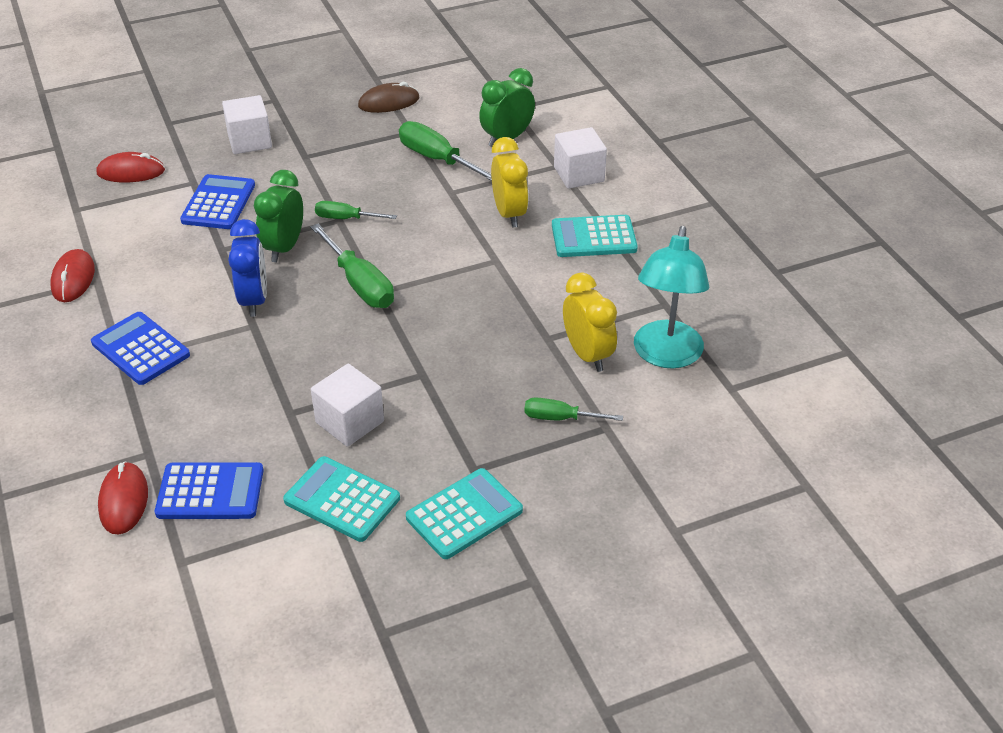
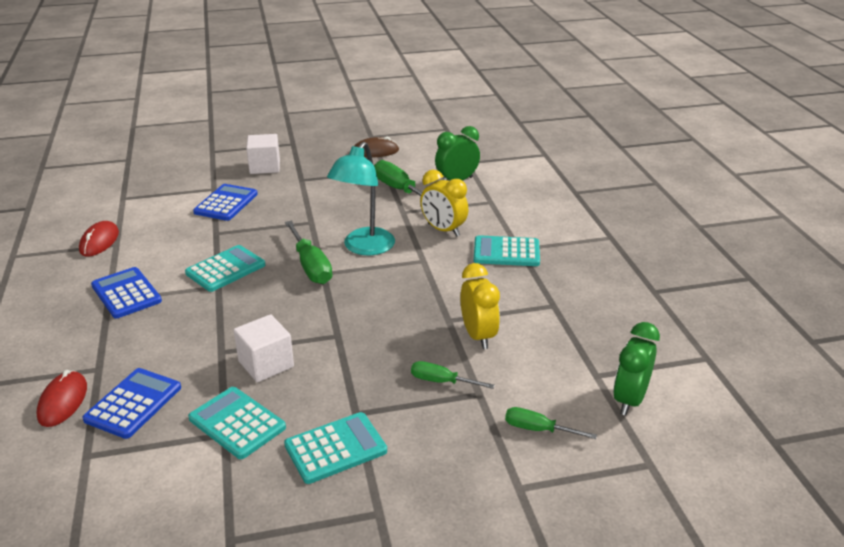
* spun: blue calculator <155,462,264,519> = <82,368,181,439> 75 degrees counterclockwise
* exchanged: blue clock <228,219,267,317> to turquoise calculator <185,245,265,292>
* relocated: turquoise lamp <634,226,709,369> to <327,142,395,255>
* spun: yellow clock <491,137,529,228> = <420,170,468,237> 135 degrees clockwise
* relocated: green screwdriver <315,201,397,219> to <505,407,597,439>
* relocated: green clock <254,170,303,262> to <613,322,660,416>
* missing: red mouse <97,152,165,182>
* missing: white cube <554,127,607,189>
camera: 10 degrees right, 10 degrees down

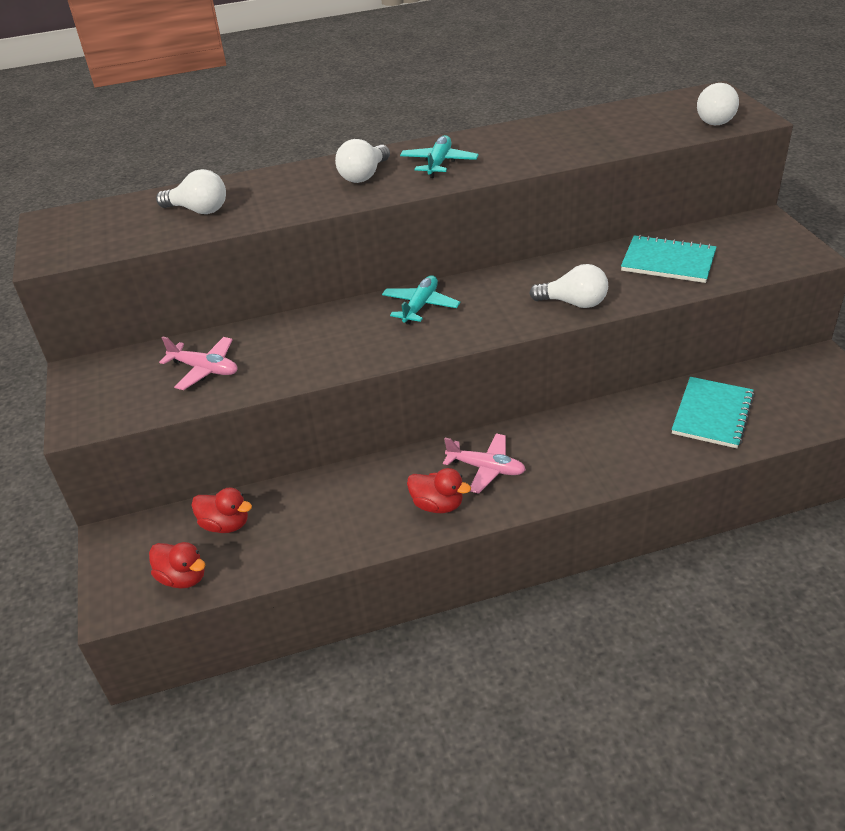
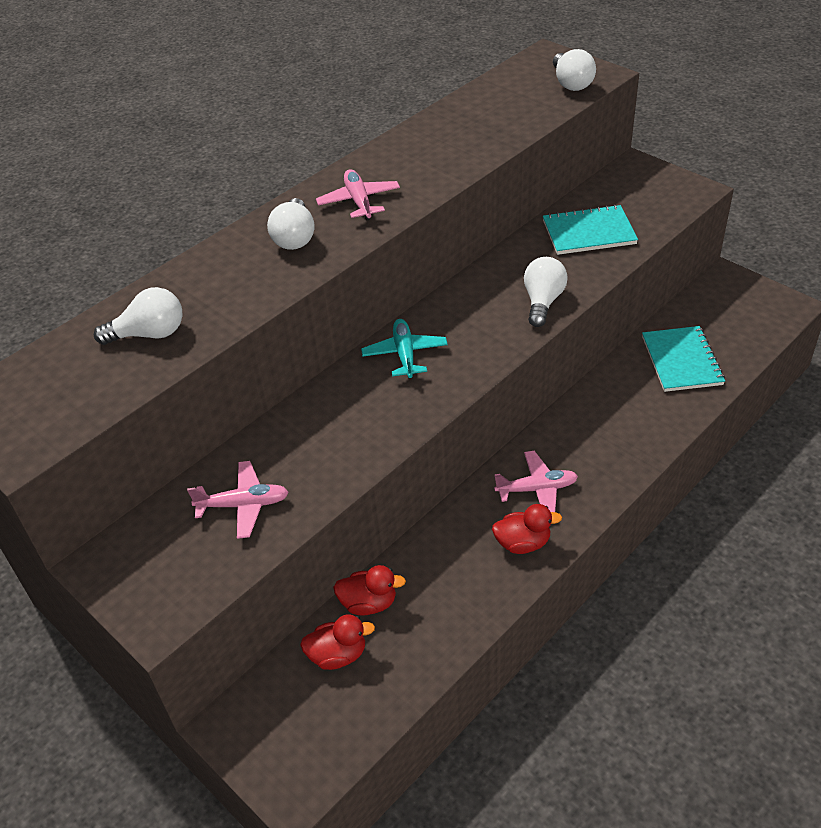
* colour: turquoise plane <400,135,478,178> to pink plane <316,169,400,221>
* relocated: red duck <149,542,206,589> to <333,565,406,615>
* spun: white light bulb <529,264,608,308> = <524,257,568,327> 60 degrees counterclockwise
camera: 30 degrees left, 5 degrees up

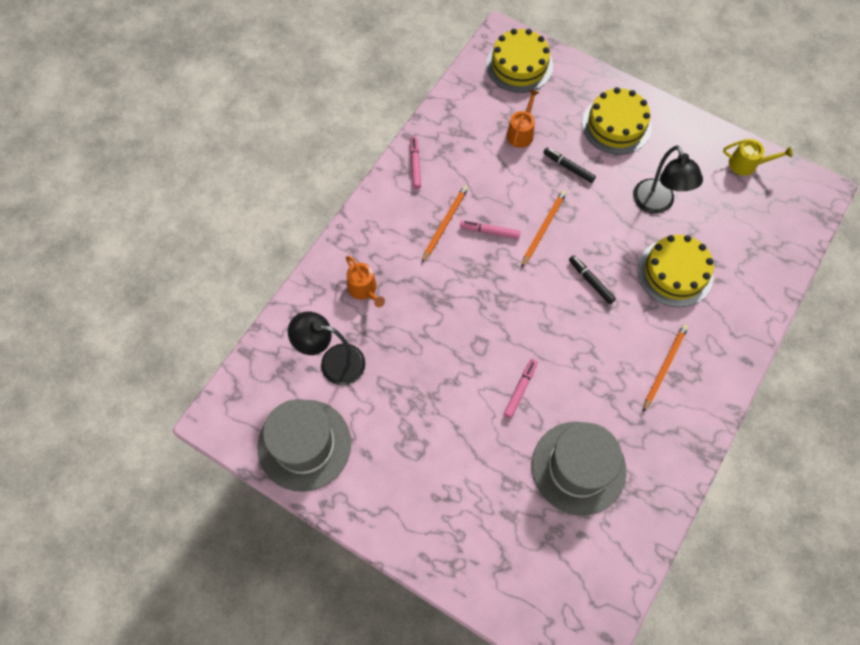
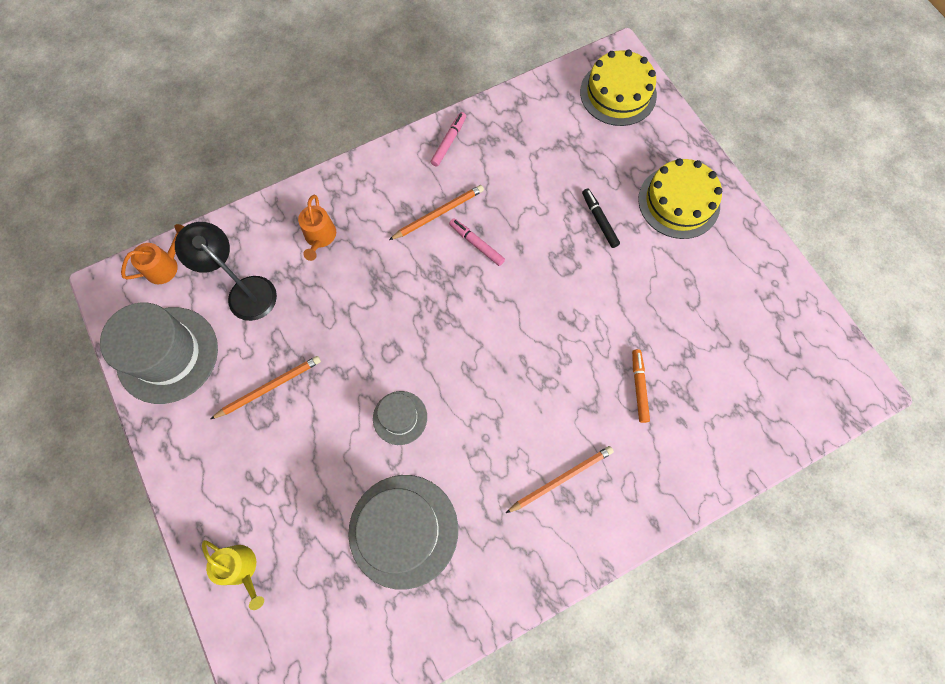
* relocated: orange watering can <507,89,539,148> to <121,224,184,284>
* relocated: yellow watering can <723,139,793,176> to <202,540,264,610>
* relocated: orange pencil <521,190,567,268> to <211,356,321,419>
* exchanged: pink marker <504,359,538,418> to grey hat <373,391,427,445>
* exchanged: yellow cake <638,235,714,307> to orange marker <632,349,650,423>
* missing: black marker <569,255,616,304>
* missing: black lamp <633,145,703,214>
camera: 30 degrees right, 5 degrees up

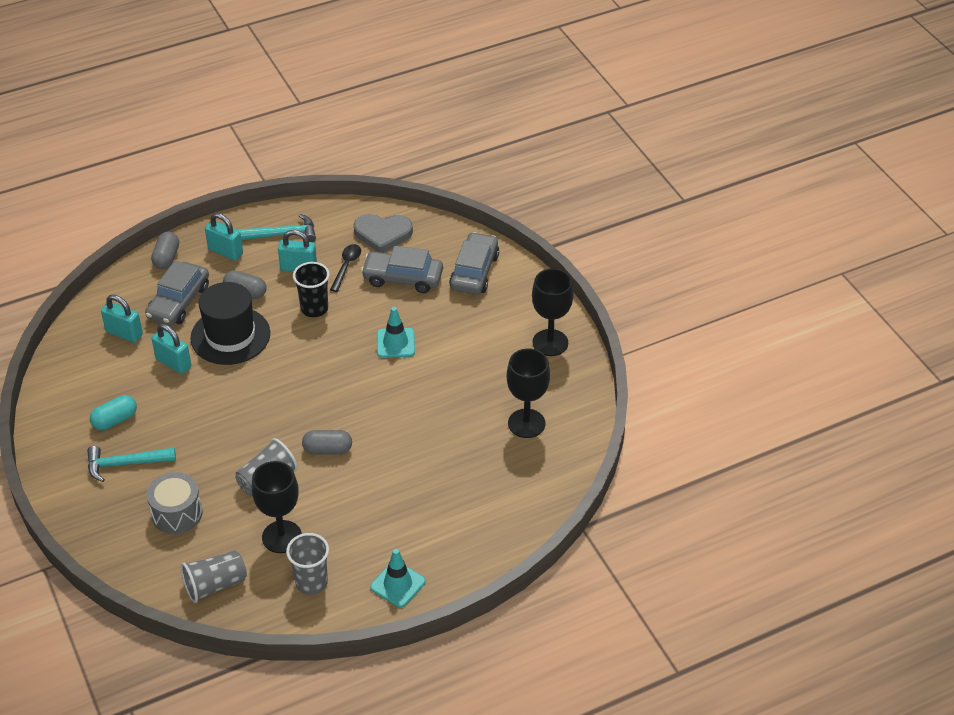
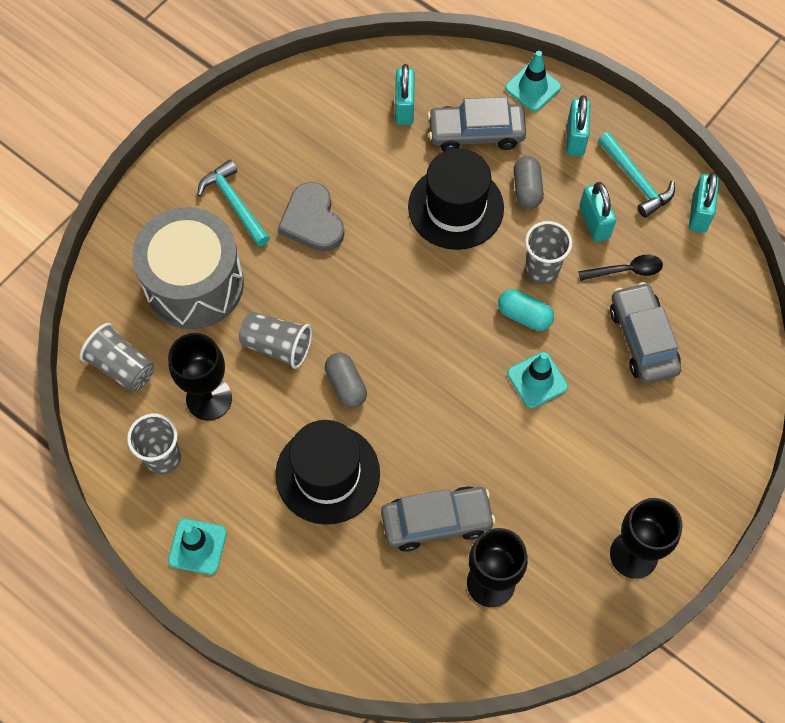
* size: grey drum <147,472,203,534> = <132,207,244,329> x1.74
* appeared: black hat <275,420,380,525>
* relocated: grey heart <354,214,413,253> to <278,182,345,252>
* relocated: grey car <449,232,499,295> to <381,486,495,552>
* relocated: turquoise capsule <90,395,137,430> to <498,289,554,331>
* exchanged: grey capsule <151,232,179,269> to turquoise traffic cone <505,51,561,112>
* colour: black cup <293,262,330,317> to grey cup <525,221,572,284>
* relocated: turquoise padlock <152,324,191,374> to <689,172,719,233>
camera: 65 degrees right, 20 degrees up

----------

● **Exercise brief**: Please output the listing above in full, exactly as given, without its images.

● **Written response**:
* spun: blue calculator <155,462,264,519> = <82,368,181,439> 75 degrees counterclockwise
* exchanged: blue clock <228,219,267,317> to turquoise calculator <185,245,265,292>
* relocated: turquoise lamp <634,226,709,369> to <327,142,395,255>
* spun: yellow clock <491,137,529,228> = <420,170,468,237> 135 degrees clockwise
* relocated: green screwdriver <315,201,397,219> to <505,407,597,439>
* relocated: green clock <254,170,303,262> to <613,322,660,416>
* missing: red mouse <97,152,165,182>
* missing: white cube <554,127,607,189>
camera: 10 degrees right, 10 degrees down

* colour: turquoise plane <400,135,478,178> to pink plane <316,169,400,221>
* relocated: red duck <149,542,206,589> to <333,565,406,615>
* spun: white light bulb <529,264,608,308> = <524,257,568,327> 60 degrees counterclockwise
camera: 30 degrees left, 5 degrees up

* relocated: orange watering can <507,89,539,148> to <121,224,184,284>
* relocated: yellow watering can <723,139,793,176> to <202,540,264,610>
* relocated: orange pencil <521,190,567,268> to <211,356,321,419>
* exchanged: pink marker <504,359,538,418> to grey hat <373,391,427,445>
* exchanged: yellow cake <638,235,714,307> to orange marker <632,349,650,423>
* missing: black marker <569,255,616,304>
* missing: black lamp <633,145,703,214>
camera: 30 degrees right, 5 degrees up

* size: grey drum <147,472,203,534> = <132,207,244,329> x1.74
* appeared: black hat <275,420,380,525>
* relocated: grey heart <354,214,413,253> to <278,182,345,252>
* relocated: grey car <449,232,499,295> to <381,486,495,552>
* relocated: turquoise capsule <90,395,137,430> to <498,289,554,331>
* exchanged: grey capsule <151,232,179,269> to turquoise traffic cone <505,51,561,112>
* colour: black cup <293,262,330,317> to grey cup <525,221,572,284>
* relocated: turquoise padlock <152,324,191,374> to <689,172,719,233>
camera: 65 degrees right, 20 degrees up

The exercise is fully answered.